Begin RECORDS PROVIDED

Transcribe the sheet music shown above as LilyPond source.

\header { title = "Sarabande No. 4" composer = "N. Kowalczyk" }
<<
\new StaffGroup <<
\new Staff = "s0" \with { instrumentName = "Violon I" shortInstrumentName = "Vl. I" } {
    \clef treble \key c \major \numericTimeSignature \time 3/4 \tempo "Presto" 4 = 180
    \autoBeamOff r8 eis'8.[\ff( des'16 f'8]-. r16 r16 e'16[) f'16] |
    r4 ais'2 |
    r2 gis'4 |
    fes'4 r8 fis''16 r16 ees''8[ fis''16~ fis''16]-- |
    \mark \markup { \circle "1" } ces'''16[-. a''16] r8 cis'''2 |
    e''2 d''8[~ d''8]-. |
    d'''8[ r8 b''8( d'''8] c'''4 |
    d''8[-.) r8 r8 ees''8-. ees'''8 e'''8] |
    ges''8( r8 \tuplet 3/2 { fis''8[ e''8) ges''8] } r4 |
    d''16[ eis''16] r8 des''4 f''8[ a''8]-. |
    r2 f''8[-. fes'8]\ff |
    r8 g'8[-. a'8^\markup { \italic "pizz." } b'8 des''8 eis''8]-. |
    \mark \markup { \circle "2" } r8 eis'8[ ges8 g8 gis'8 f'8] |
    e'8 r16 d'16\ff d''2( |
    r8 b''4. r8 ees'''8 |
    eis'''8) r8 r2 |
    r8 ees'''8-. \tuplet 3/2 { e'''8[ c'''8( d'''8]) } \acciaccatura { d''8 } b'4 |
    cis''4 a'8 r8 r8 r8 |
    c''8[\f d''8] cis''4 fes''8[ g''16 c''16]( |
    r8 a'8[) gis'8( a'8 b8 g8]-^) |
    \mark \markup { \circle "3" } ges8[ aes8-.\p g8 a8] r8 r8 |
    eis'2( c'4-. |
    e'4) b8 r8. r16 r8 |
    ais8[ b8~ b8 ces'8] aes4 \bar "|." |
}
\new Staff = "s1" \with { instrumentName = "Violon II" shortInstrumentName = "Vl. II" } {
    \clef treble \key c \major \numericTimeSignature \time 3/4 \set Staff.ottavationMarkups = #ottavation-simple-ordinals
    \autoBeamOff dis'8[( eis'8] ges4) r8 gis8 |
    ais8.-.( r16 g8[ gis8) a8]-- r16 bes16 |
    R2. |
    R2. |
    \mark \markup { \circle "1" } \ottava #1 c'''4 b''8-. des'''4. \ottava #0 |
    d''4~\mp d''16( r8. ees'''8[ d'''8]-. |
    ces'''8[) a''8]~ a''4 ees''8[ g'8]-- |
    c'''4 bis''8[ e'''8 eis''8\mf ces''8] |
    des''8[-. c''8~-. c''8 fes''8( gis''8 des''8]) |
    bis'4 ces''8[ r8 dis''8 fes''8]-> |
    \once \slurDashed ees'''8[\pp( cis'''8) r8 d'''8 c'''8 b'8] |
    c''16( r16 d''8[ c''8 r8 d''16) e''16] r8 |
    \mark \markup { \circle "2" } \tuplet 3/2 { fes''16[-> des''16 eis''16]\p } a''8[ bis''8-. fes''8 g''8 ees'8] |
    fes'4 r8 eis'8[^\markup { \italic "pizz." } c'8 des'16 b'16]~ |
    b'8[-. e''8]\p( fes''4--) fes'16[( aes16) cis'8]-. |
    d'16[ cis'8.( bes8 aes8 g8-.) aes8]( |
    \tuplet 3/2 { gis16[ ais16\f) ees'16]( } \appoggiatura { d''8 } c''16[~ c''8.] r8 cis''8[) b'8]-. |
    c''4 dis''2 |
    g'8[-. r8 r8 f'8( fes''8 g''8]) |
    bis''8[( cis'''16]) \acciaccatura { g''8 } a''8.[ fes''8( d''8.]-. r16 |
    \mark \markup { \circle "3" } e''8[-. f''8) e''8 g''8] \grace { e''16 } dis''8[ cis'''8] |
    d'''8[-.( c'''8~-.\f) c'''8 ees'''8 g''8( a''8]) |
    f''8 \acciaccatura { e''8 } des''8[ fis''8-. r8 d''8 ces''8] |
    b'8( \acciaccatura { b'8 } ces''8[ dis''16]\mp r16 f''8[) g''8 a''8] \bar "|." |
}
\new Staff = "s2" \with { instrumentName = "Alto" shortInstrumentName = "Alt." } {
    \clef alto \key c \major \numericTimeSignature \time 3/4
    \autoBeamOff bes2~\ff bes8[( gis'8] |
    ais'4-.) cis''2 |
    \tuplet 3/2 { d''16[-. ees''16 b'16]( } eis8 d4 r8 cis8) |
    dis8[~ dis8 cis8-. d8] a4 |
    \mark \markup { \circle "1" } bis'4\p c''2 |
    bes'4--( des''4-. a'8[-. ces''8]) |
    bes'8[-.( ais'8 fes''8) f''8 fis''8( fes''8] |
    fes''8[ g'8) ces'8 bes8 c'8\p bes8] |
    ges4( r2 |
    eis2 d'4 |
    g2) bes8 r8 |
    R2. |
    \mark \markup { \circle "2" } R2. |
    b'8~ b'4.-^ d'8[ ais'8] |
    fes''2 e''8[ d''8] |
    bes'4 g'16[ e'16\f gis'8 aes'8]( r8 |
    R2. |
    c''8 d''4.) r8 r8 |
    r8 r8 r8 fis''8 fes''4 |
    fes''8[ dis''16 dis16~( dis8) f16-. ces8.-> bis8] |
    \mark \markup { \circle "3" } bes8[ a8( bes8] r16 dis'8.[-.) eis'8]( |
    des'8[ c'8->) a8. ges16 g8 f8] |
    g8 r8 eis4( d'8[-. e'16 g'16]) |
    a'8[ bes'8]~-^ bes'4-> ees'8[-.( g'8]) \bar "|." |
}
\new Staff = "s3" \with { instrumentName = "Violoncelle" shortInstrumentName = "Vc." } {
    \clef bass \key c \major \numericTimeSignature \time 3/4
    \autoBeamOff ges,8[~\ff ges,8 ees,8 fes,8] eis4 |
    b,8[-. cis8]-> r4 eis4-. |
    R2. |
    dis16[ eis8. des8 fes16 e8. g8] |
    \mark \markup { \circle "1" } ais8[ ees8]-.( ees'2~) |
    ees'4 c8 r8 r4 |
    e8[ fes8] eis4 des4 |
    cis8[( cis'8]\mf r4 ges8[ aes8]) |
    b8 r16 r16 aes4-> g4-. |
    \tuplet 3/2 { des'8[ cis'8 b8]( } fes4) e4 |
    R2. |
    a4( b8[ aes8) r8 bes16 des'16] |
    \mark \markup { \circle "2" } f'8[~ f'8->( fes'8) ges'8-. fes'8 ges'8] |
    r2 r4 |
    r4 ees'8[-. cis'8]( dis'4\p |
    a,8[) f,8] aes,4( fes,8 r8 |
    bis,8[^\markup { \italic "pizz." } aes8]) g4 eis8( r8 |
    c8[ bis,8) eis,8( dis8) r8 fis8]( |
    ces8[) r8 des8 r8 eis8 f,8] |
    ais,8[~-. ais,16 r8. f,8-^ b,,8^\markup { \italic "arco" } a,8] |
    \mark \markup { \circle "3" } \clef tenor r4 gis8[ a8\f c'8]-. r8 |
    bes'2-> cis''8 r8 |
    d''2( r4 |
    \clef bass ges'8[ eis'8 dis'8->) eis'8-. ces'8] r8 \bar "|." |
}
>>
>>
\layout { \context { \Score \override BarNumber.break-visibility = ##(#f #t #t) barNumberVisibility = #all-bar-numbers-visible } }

End RECORDS PROVIDED

» SET TASK: Show every line above that contains the string "autoBeamOff", matching upper and lower case exactly.

» EXERCISE ANSWER:
    \autoBeamOff r8 eis'8.[\ff( des'16 f'8]-. r16 r16 e'16[) f'16] |
    \autoBeamOff dis'8[( eis'8] ges4) r8 gis8 |
    \autoBeamOff bes2~\ff bes8[( gis'8] |
    \autoBeamOff ges,8[~\ff ges,8 ees,8 fes,8] eis4 |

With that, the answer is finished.